» **Task to carry out**: Your answer must be the full listing below, repeated exactly, with no pictures in it.

» **Recorded information**:

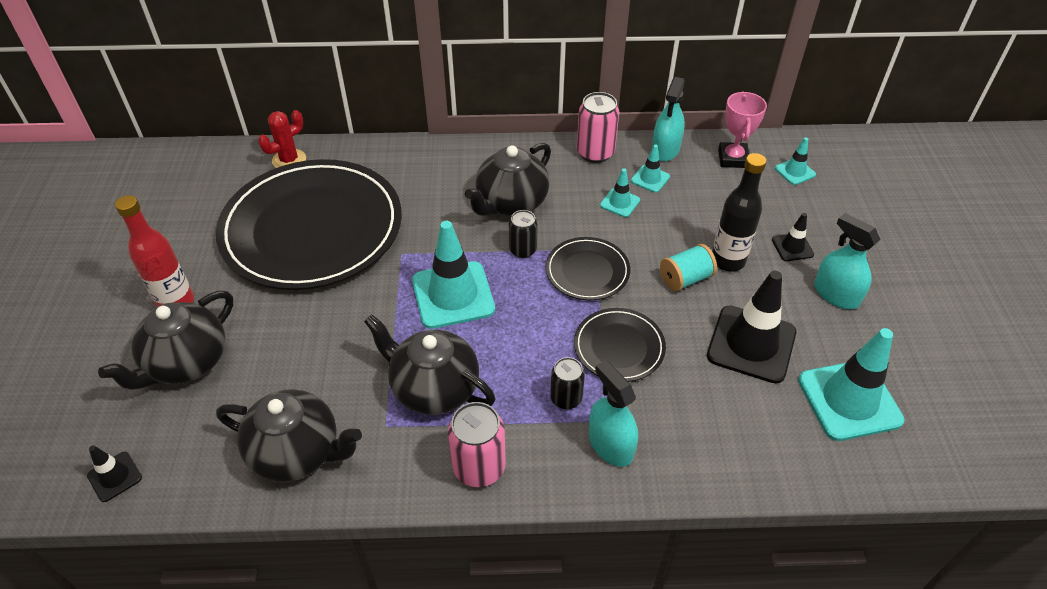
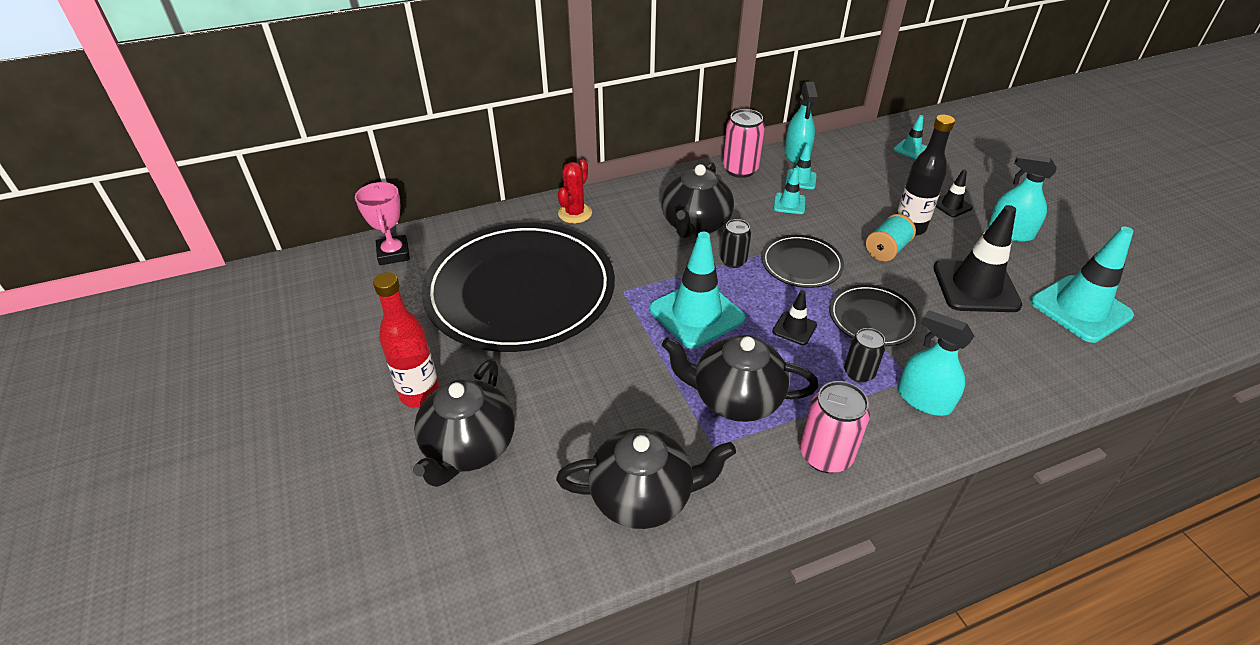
camera: 20 degrees left, 5 degrees down
(114, 476) = (461, 584): black traffic cone -> black traffic cone (794, 328)
(289, 160) = (455, 236): red cactus -> red cactus (575, 213)
(733, 158) = (856, 150): pink trophy -> pink trophy (393, 254)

» **Task result**:
camera: 20 degrees left, 5 degrees down
(114, 476) = (461, 584): black traffic cone -> black traffic cone (794, 328)
(289, 160) = (455, 236): red cactus -> red cactus (575, 213)
(733, 158) = (856, 150): pink trophy -> pink trophy (393, 254)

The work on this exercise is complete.